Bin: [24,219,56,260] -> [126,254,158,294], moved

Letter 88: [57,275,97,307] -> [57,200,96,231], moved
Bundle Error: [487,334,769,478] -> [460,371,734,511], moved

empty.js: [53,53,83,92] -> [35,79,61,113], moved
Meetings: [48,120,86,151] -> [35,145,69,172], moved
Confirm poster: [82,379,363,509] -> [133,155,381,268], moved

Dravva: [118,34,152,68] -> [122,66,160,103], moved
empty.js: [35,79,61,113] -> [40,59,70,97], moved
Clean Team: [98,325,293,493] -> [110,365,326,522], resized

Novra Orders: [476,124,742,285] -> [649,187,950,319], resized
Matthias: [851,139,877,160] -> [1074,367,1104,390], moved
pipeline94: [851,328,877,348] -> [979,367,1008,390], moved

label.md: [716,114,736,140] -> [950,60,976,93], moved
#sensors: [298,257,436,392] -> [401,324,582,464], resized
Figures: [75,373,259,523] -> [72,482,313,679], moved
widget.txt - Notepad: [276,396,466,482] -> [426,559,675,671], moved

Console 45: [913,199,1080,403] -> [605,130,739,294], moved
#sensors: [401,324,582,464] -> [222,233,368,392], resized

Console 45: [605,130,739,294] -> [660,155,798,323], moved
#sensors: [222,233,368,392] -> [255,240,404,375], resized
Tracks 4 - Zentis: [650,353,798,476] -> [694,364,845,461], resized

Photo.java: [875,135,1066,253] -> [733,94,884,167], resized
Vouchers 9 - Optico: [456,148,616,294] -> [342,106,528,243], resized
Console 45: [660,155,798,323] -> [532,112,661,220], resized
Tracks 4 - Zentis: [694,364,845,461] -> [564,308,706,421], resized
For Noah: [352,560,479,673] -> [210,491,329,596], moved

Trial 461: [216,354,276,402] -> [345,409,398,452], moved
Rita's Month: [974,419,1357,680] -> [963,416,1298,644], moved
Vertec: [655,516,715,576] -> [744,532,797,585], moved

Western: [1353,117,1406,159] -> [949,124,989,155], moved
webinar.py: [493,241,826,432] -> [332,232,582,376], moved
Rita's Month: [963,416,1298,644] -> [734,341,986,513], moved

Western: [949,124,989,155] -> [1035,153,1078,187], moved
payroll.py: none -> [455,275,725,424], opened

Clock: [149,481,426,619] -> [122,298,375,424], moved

+ + + + +

### [ABOUT THIS EXERCISE]
Every line above that holds the word "Zentis" needs to be copied.

### [WORKED SOLUTION]
Tracks 4 - Zentis: [650,353,798,476] -> [694,364,845,461], resized
Tracks 4 - Zentis: [694,364,845,461] -> [564,308,706,421], resized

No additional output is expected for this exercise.